__YOUR OBJECTIVE__: Your job is to retype all of the data word for word, leaving every image out.

__SUPPLIED MATERIAL__:

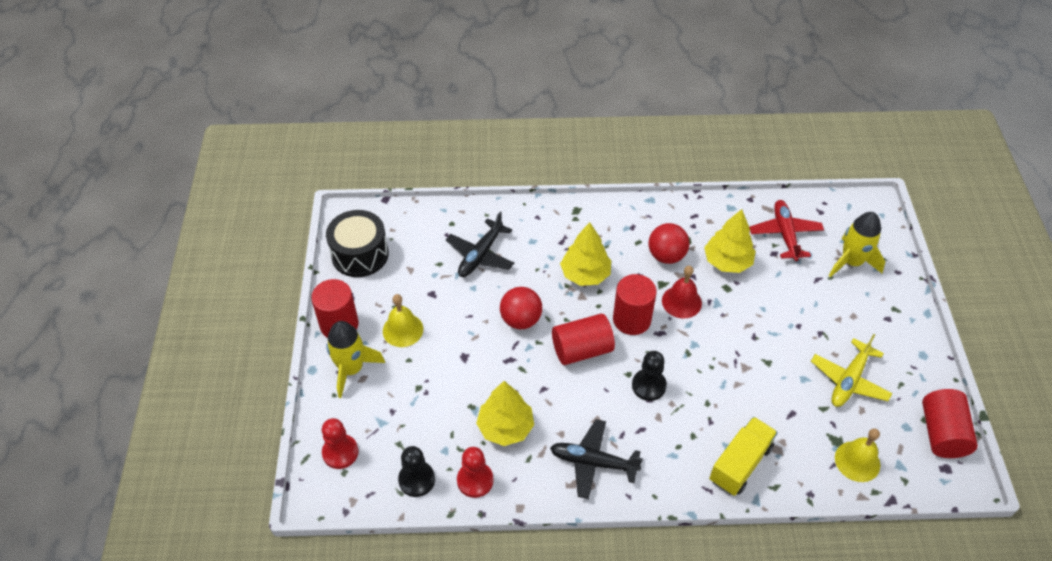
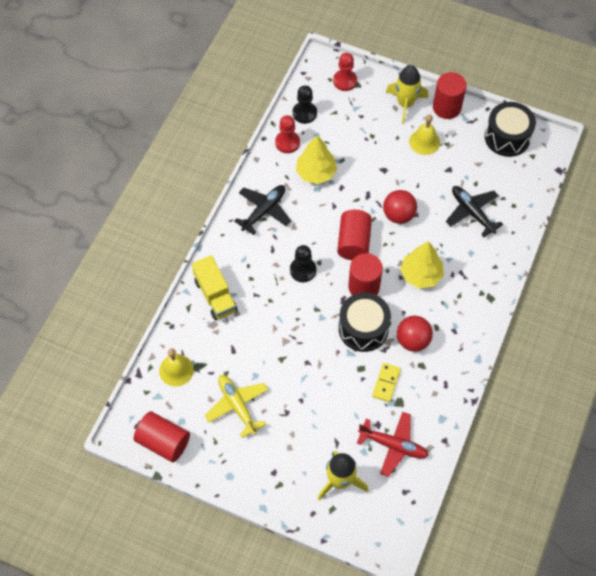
camera: 115 degrees right, 10 degrees up
(681, 302) = (363, 328): red bell -> black drum
(727, 261) = (386, 383): yellow tree -> yellow domino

__WRITTEN ANSWER__:
camera: 115 degrees right, 10 degrees up
(681, 302) = (363, 328): red bell -> black drum
(727, 261) = (386, 383): yellow tree -> yellow domino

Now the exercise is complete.